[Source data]
((

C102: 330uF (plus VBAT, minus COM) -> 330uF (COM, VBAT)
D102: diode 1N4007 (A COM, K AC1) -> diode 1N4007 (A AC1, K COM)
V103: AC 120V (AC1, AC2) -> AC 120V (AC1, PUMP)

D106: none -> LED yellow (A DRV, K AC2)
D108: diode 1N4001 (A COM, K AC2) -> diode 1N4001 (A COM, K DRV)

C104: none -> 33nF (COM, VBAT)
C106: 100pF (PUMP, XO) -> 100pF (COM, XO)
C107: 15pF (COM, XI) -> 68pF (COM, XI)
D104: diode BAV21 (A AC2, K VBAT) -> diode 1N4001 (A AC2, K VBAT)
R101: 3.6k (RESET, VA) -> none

))
((

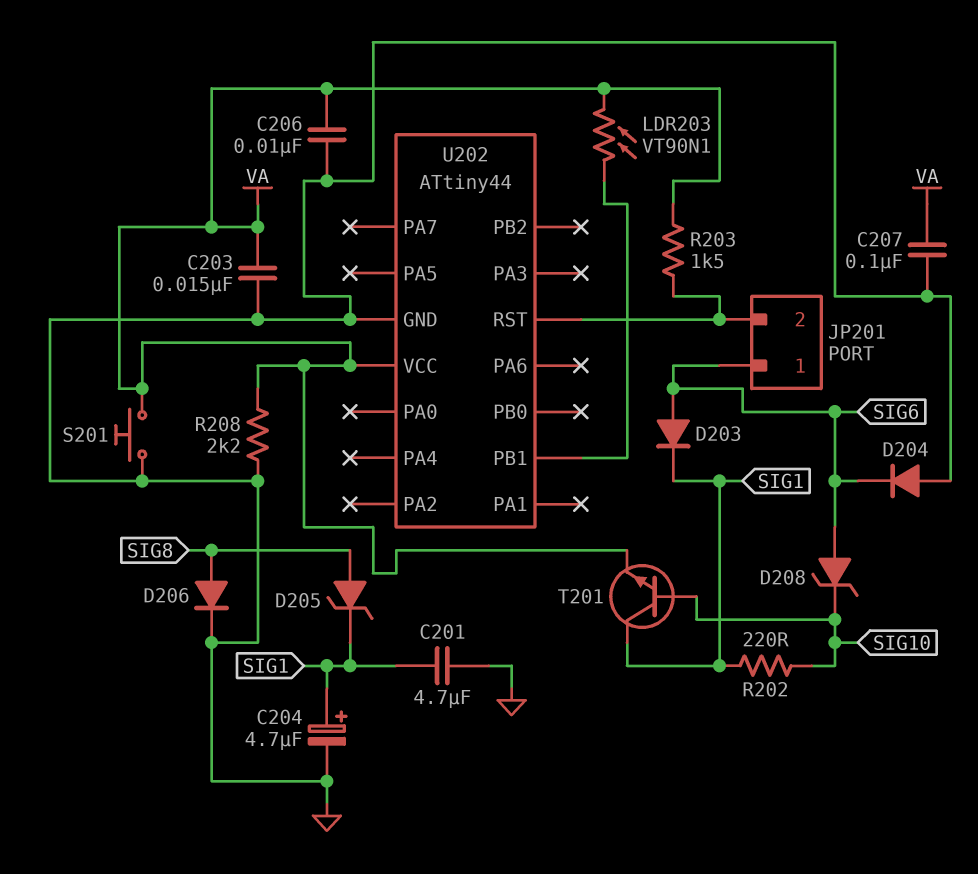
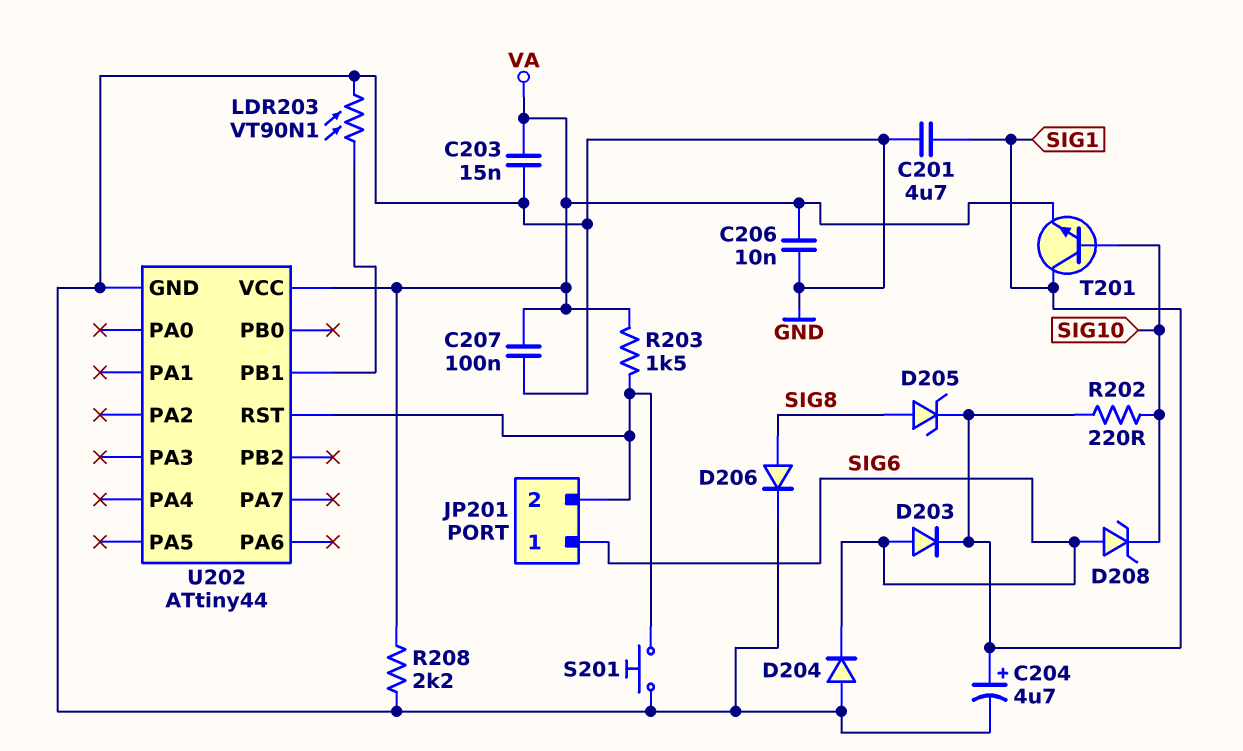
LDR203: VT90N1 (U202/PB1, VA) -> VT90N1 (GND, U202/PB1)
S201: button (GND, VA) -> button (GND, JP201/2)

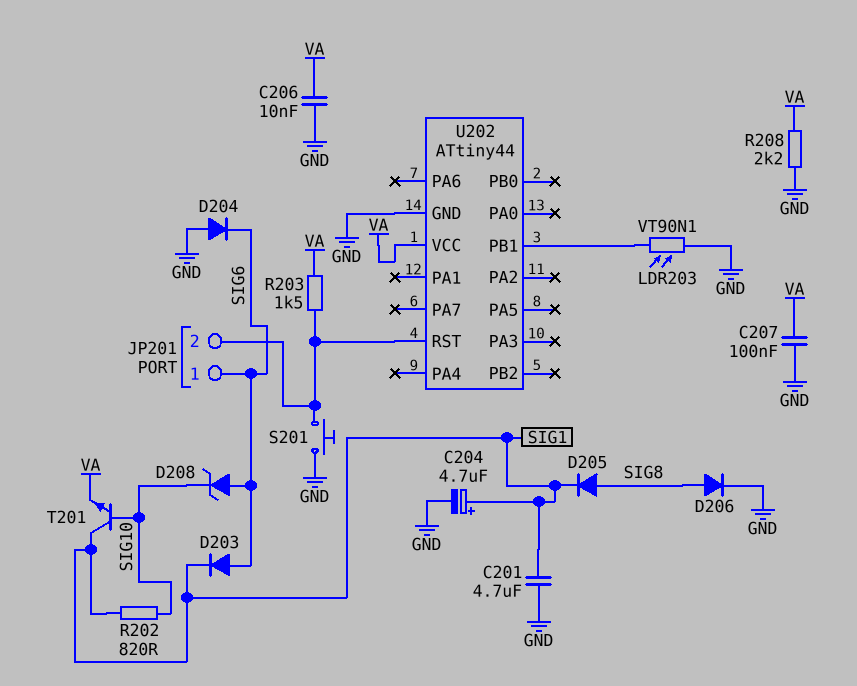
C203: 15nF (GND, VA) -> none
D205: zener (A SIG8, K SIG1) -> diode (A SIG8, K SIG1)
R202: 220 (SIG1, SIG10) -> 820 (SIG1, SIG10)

))
((

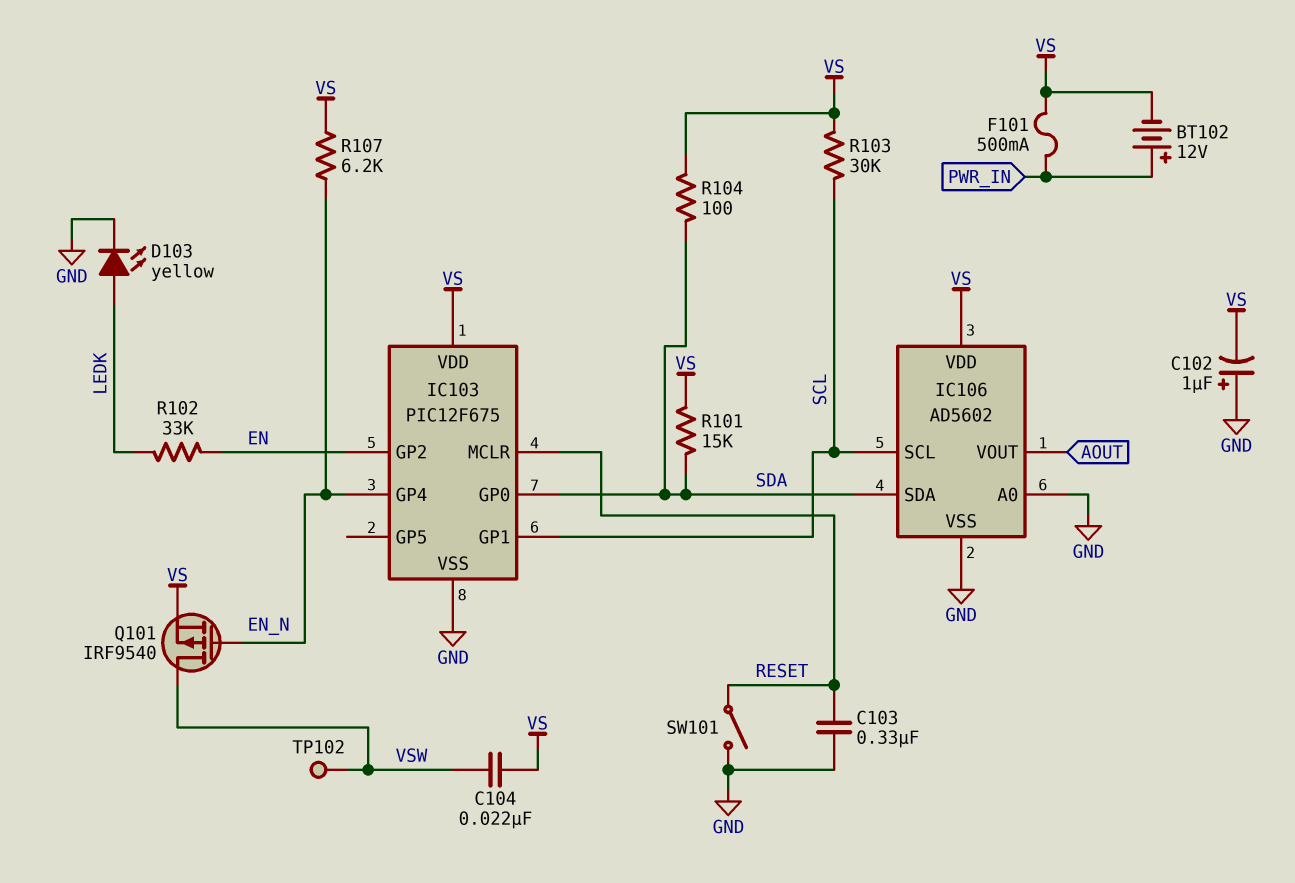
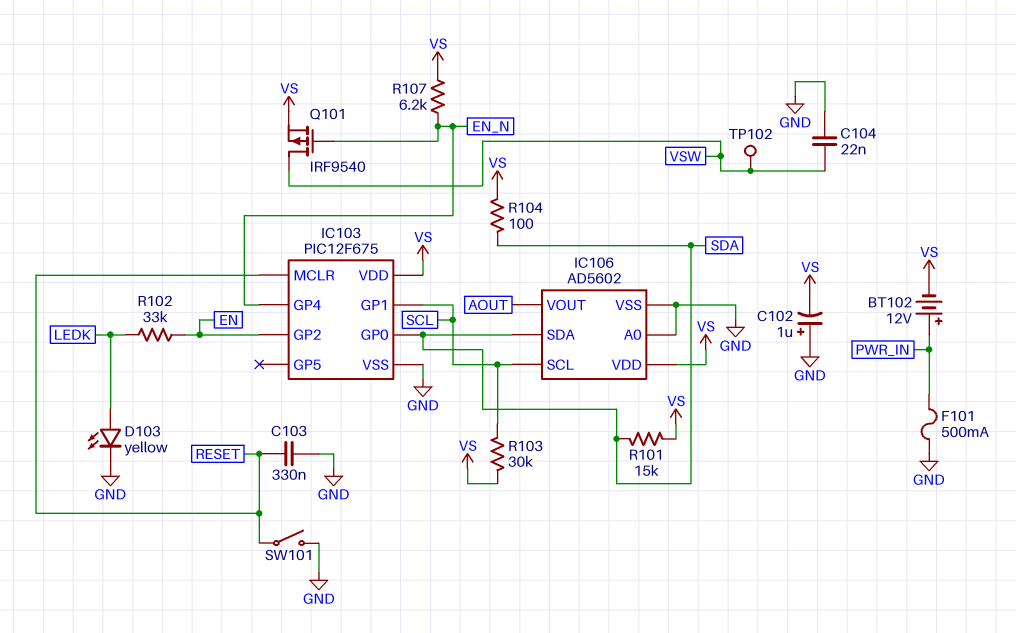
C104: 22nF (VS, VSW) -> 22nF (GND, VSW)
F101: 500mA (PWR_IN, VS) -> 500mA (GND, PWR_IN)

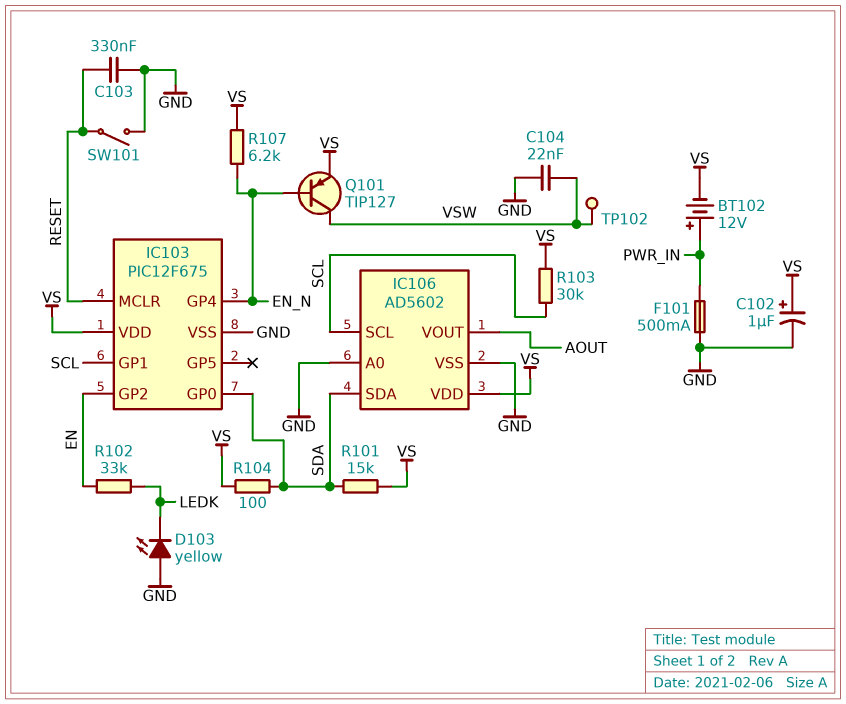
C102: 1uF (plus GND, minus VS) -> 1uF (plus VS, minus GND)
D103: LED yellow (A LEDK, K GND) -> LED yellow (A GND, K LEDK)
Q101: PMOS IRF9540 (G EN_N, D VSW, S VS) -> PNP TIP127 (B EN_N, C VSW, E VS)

))

_How to complete this task_:
What is asked for is an exact copy of the lines above from the one containing "D106: none -> LED yellow (A DRV, K AC2)" through the one containing "R101: 3.6k (RESET, VA) -> none", and only those.

_Task output_:
D106: none -> LED yellow (A DRV, K AC2)
D108: diode 1N4001 (A COM, K AC2) -> diode 1N4001 (A COM, K DRV)

C104: none -> 33nF (COM, VBAT)
C106: 100pF (PUMP, XO) -> 100pF (COM, XO)
C107: 15pF (COM, XI) -> 68pF (COM, XI)
D104: diode BAV21 (A AC2, K VBAT) -> diode 1N4001 (A AC2, K VBAT)
R101: 3.6k (RESET, VA) -> none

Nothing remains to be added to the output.